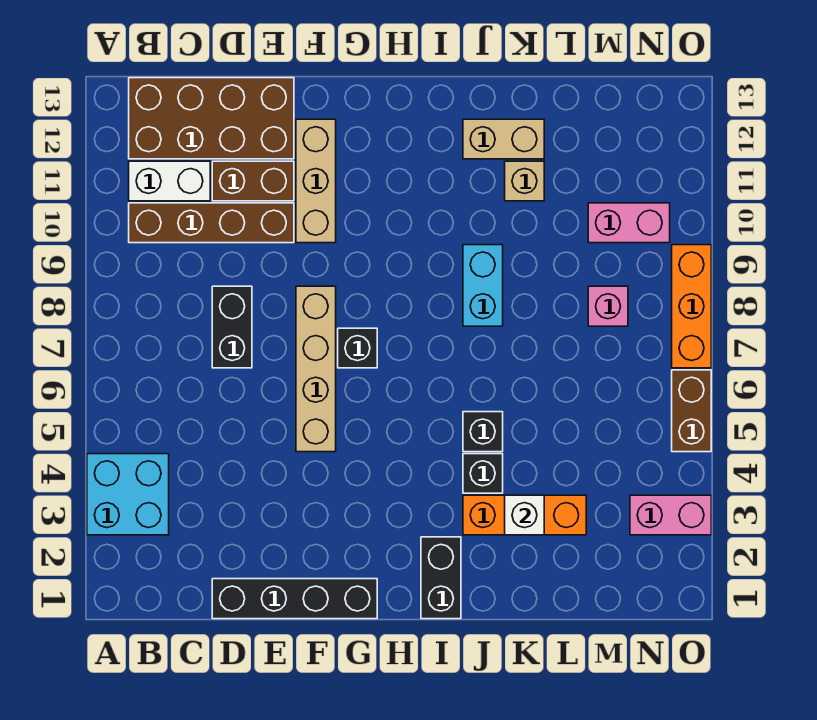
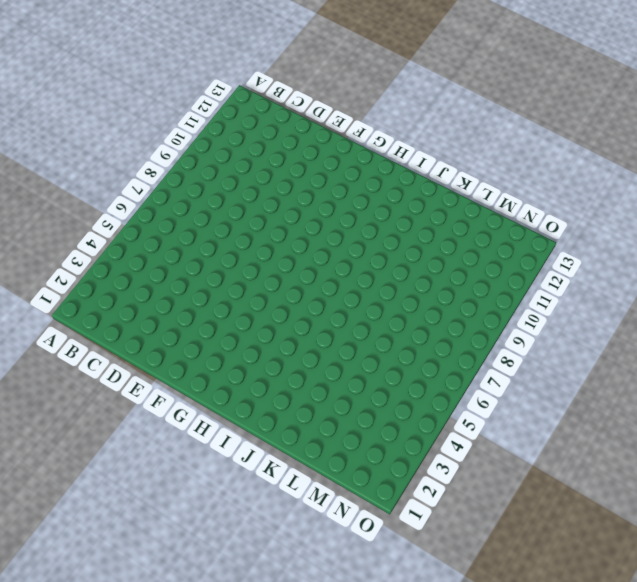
none -> cyan 2x2 brick [87,454,169,535]
none -> brown 1x4 brick [129,203,294,243]
none -> white 1x2 brick [129,161,210,201]

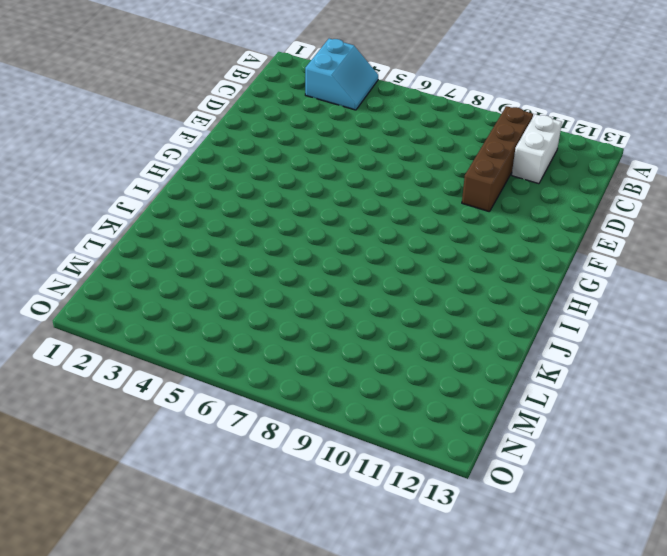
cyan 2x2 slope [305,39,378,110] -> cyan 2x2 brick [87,454,169,535]
none -> brown 2x4 brick [129,78,294,159]
none -> black 1x4 brick [212,579,377,619]
none -> black 1x2 brick [212,286,252,368]

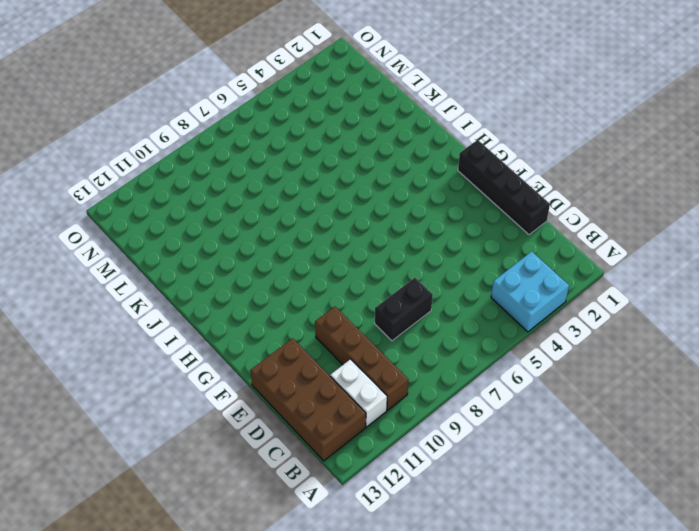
none -> brown 1x2 brick [212,161,294,201]
none -> tan 1x4 brick [296,286,336,452]
none -> tan 1x3 brick [296,119,336,243]

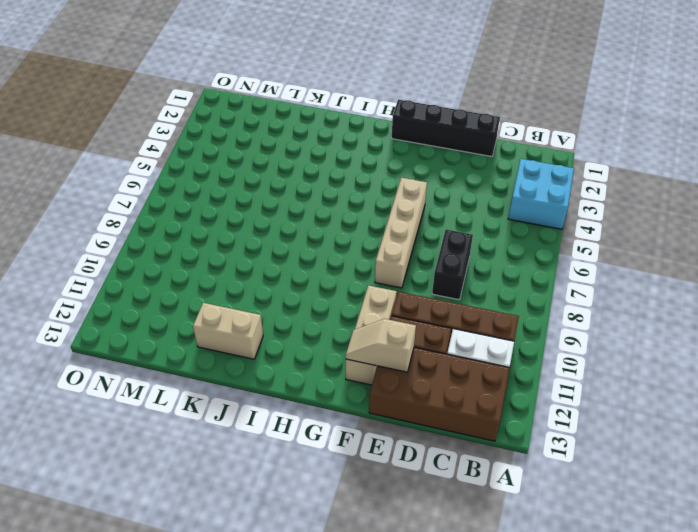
tan 1x2 slope [346,319,416,372] -> none
none -> black 1x1 brick [338,328,377,368]
none -> black 1x2 brick [421,537,461,619]
none -> orange 1x3 brick [463,495,586,535]

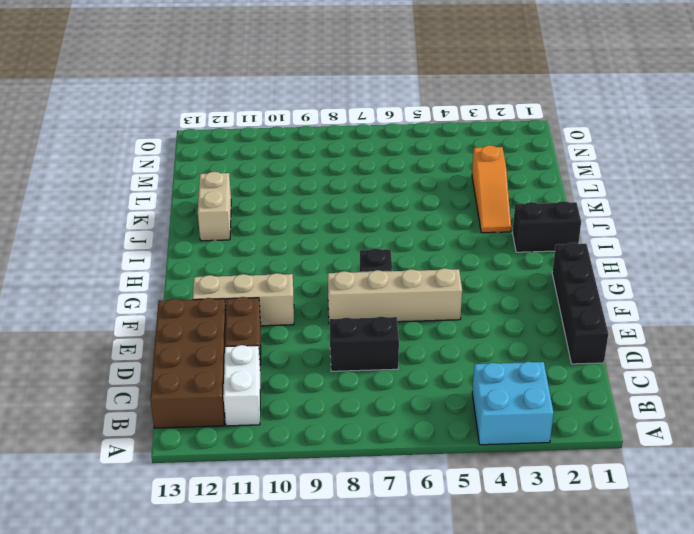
orange 1x3 slope [472,145,511,233] -> orange 1x3 brick [463,495,586,535]
none -> brown 1x4 brick [129,203,294,243]
none -> black 1x1 brick [463,454,503,493]
none -> black 1x1 brick [463,412,503,452]

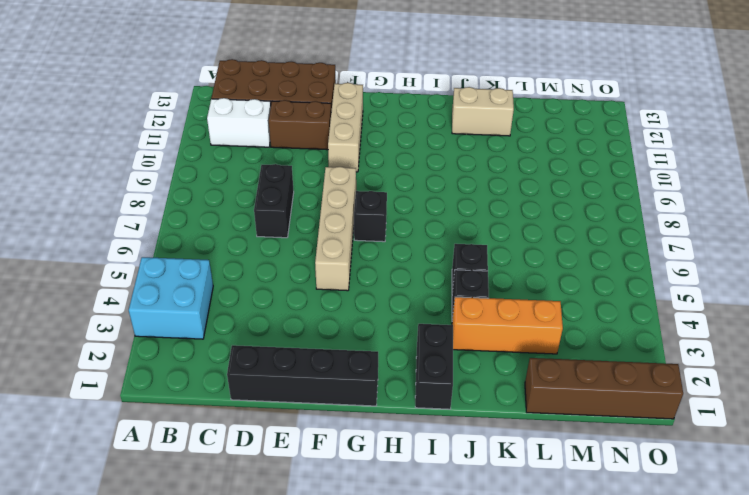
brown 1x4 brick [525,358,683,419] -> brown 1x4 brick moved to [129,203,294,243]
none -> cyan 1x2 brick [463,245,503,326]
none -> tan 1x1 brick [505,161,544,201]
none -> pink 1x1 brick [588,286,628,326]

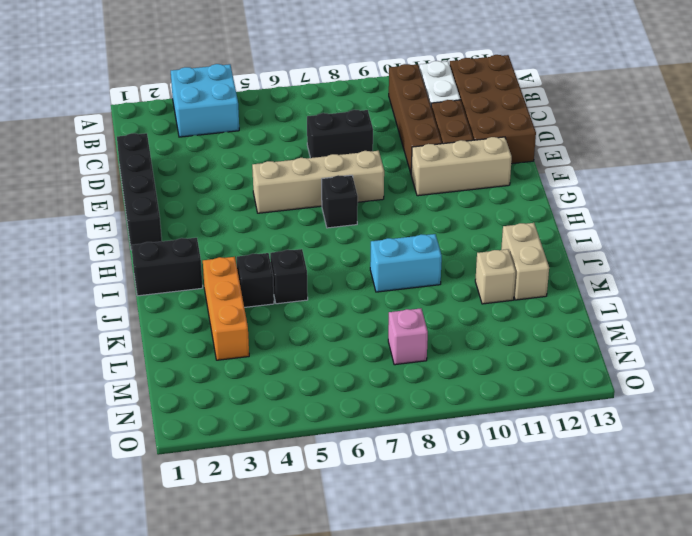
none -> pink 1x2 brick [588,203,670,243]
none -> pink 1x2 brick [630,495,711,535]
none -> brown 1x2 brick [672,370,711,452]

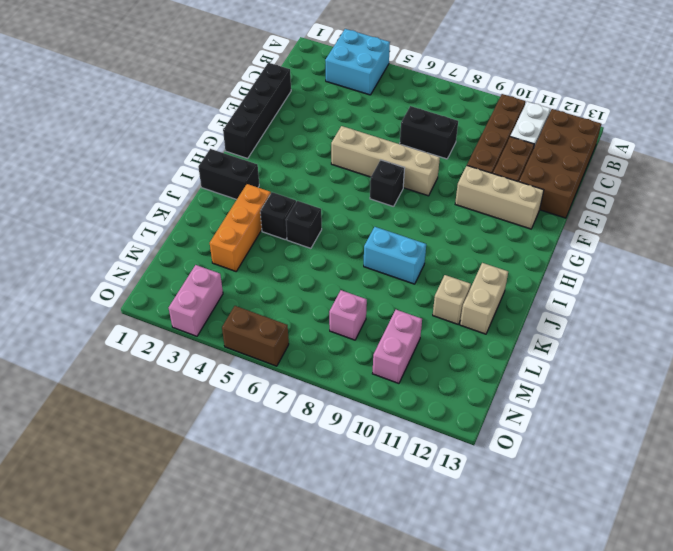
none -> orange 1x3 brick [672,245,711,368]
none -> white 1x1 brick [505,495,544,535]

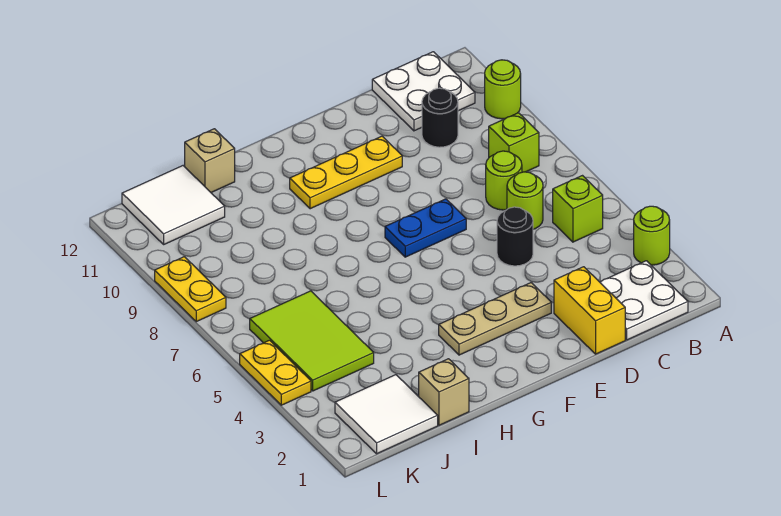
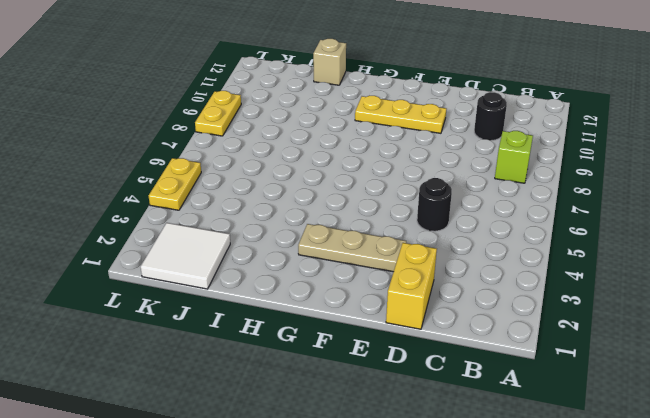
none -> lime 1x1 round brick [634,206,670,265]
none -> lime 1x1 round brick [485,60,521,119]
none -> white 2x2 plate [600,261,688,340]

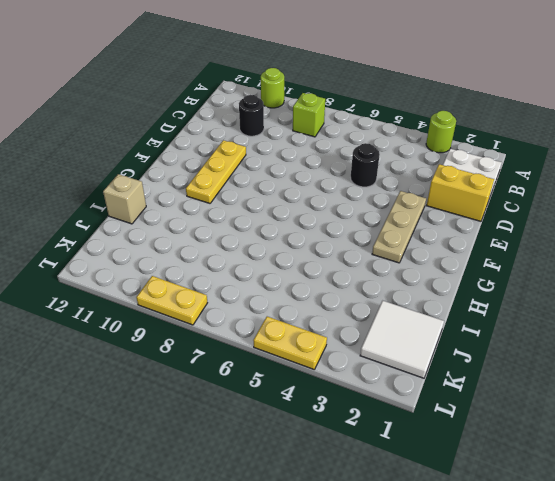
none -> lime 1x1 brick [553,176,603,242]
none -> white 2x2 plate [372,52,475,131]
none -> lime 1x1 round brick [507,172,543,229]

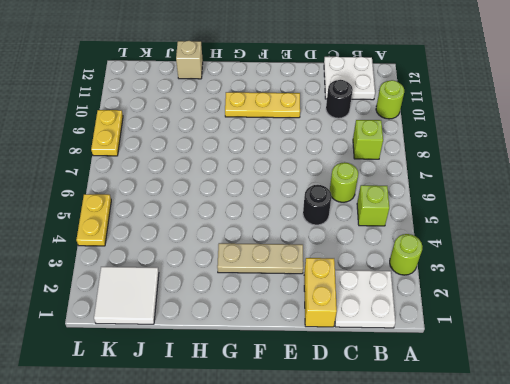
none -> lime 1x1 round brick [486,151,522,210]
none -> blue 1x2 plate [385,199,466,257]
none -> tan 1x1 brick [419,359,469,425]

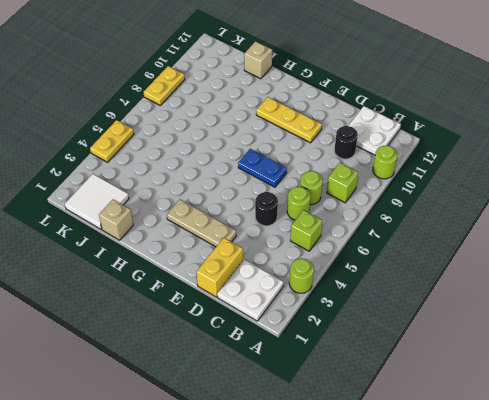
none -> lime 2x3 tile [250,291,374,391]
none -> white 2x2 tile [122,166,225,244]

━━━━━━━━━━━━━━━━

Print each line of the material above exactly, with the pictures removed from your copy.

__Your solution__:
none -> cyan 2x2 brick [87,454,169,535]
none -> brown 1x4 brick [129,203,294,243]
none -> white 1x2 brick [129,161,210,201]

cyan 2x2 slope [305,39,378,110] -> cyan 2x2 brick [87,454,169,535]
none -> brown 2x4 brick [129,78,294,159]
none -> black 1x4 brick [212,579,377,619]
none -> black 1x2 brick [212,286,252,368]

none -> brown 1x2 brick [212,161,294,201]
none -> tan 1x4 brick [296,286,336,452]
none -> tan 1x3 brick [296,119,336,243]

tan 1x2 slope [346,319,416,372] -> none
none -> black 1x1 brick [338,328,377,368]
none -> black 1x2 brick [421,537,461,619]
none -> orange 1x3 brick [463,495,586,535]

orange 1x3 slope [472,145,511,233] -> orange 1x3 brick [463,495,586,535]
none -> brown 1x4 brick [129,203,294,243]
none -> black 1x1 brick [463,454,503,493]
none -> black 1x1 brick [463,412,503,452]

brown 1x4 brick [525,358,683,419] -> brown 1x4 brick moved to [129,203,294,243]
none -> cyan 1x2 brick [463,245,503,326]
none -> tan 1x1 brick [505,161,544,201]
none -> pink 1x1 brick [588,286,628,326]

none -> pink 1x2 brick [588,203,670,243]
none -> pink 1x2 brick [630,495,711,535]
none -> brown 1x2 brick [672,370,711,452]

none -> orange 1x3 brick [672,245,711,368]
none -> white 1x1 brick [505,495,544,535]

none -> lime 1x1 round brick [634,206,670,265]
none -> lime 1x1 round brick [485,60,521,119]
none -> white 2x2 plate [600,261,688,340]

none -> lime 1x1 brick [553,176,603,242]
none -> white 2x2 plate [372,52,475,131]
none -> lime 1x1 round brick [507,172,543,229]

none -> lime 1x1 round brick [486,151,522,210]
none -> blue 1x2 plate [385,199,466,257]
none -> tan 1x1 brick [419,359,469,425]

none -> lime 2x3 tile [250,291,374,391]
none -> white 2x2 tile [122,166,225,244]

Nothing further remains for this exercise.